Pictures are to be omitted; everything else in the data must be transcribed exactly.

### [Study material]
◆ ◆ ◆ ◆ ◆

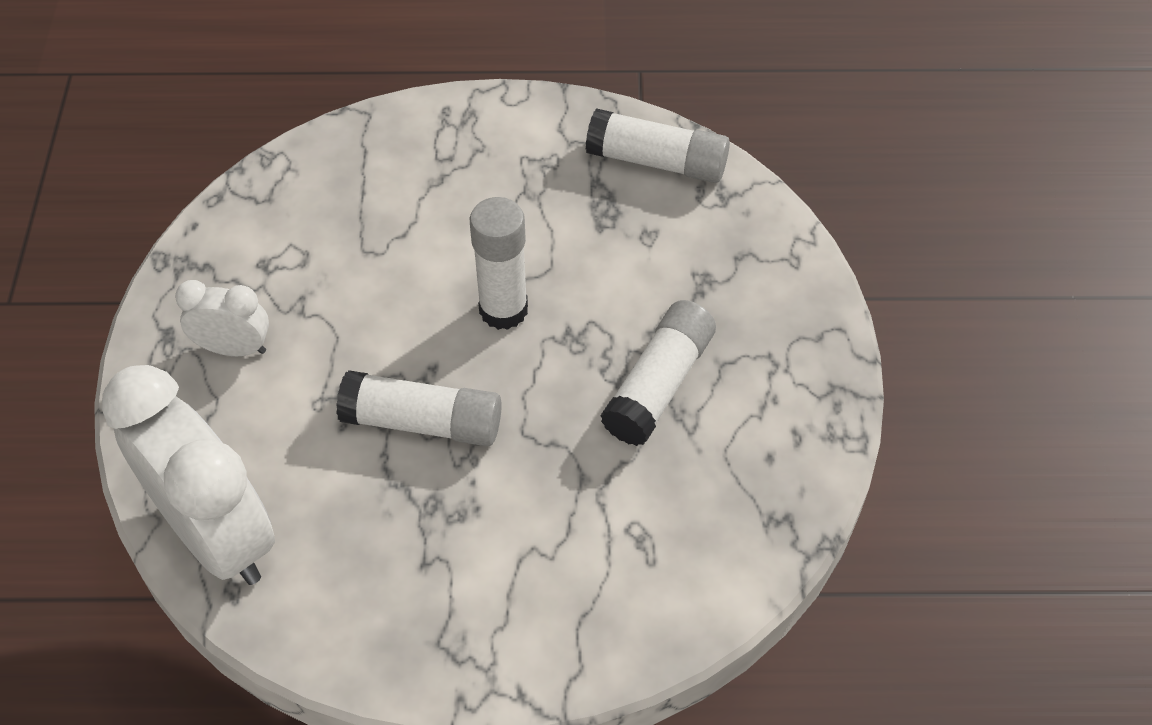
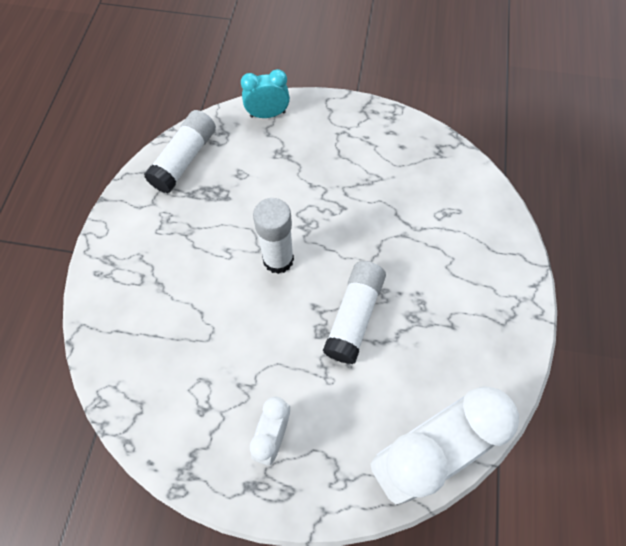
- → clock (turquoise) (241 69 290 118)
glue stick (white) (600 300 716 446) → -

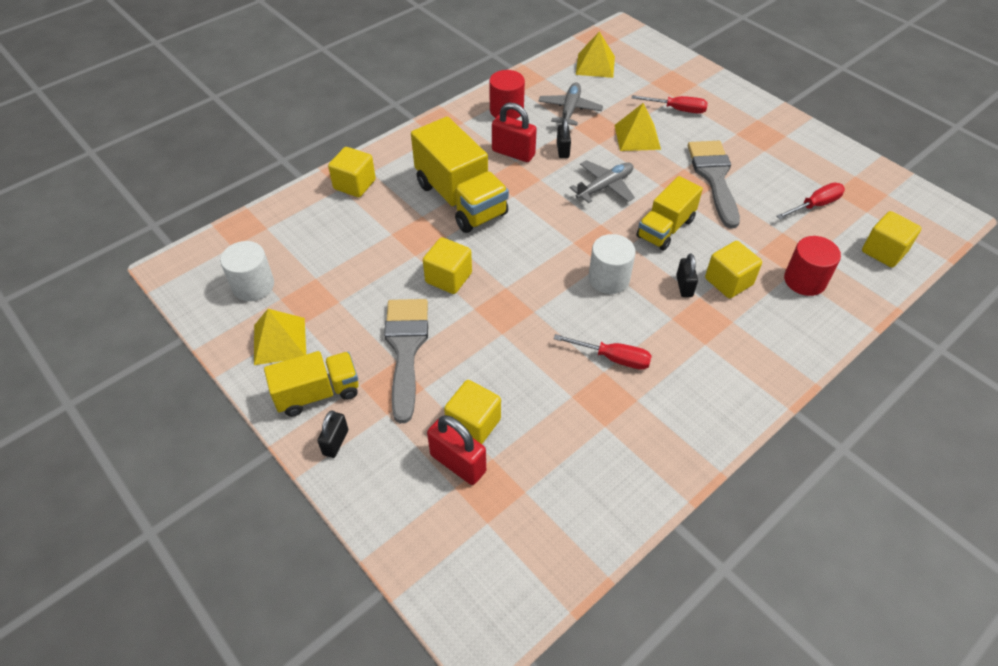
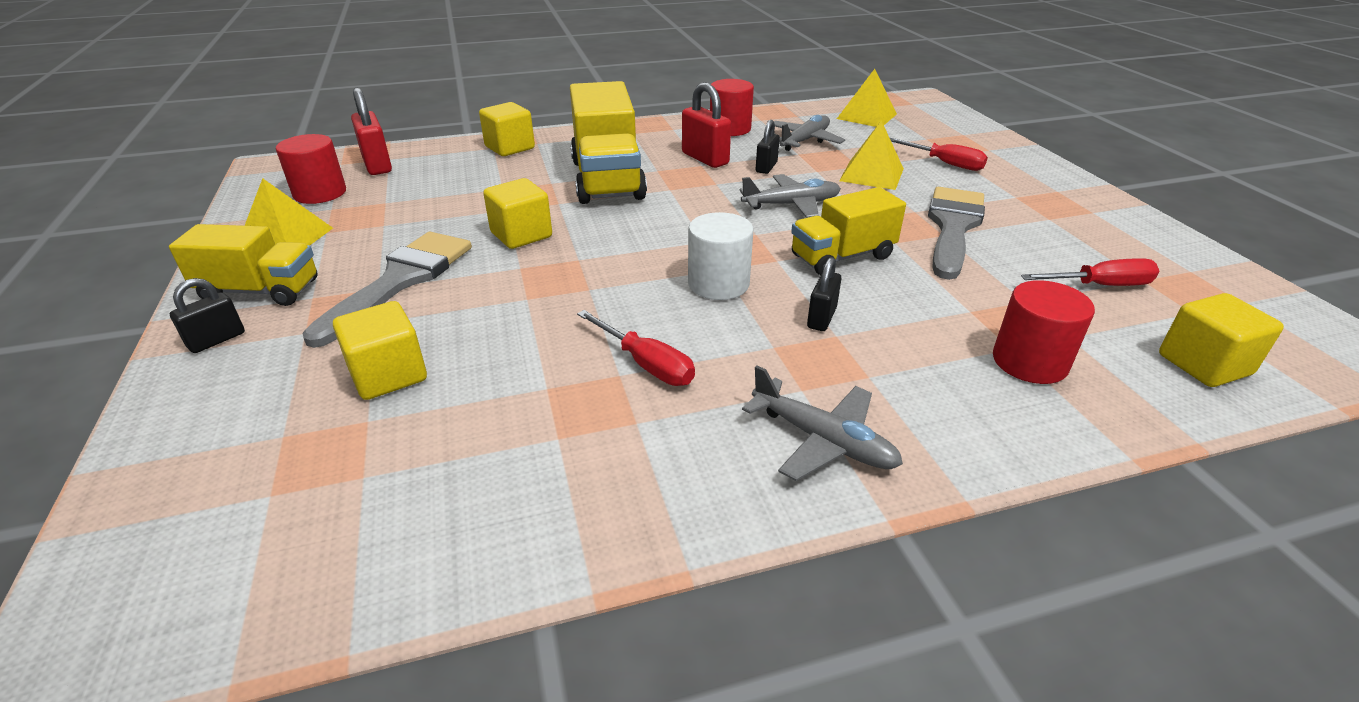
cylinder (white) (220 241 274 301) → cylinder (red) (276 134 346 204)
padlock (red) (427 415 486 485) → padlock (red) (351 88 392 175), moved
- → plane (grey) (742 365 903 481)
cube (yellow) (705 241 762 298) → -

◆ ◆ ◆ ◆ ◆

### [Finished task]
- → clock (turquoise) (241 69 290 118)
glue stick (white) (600 300 716 446) → -

cylinder (white) (220 241 274 301) → cylinder (red) (276 134 346 204)
padlock (red) (427 415 486 485) → padlock (red) (351 88 392 175), moved
- → plane (grey) (742 365 903 481)
cube (yellow) (705 241 762 298) → -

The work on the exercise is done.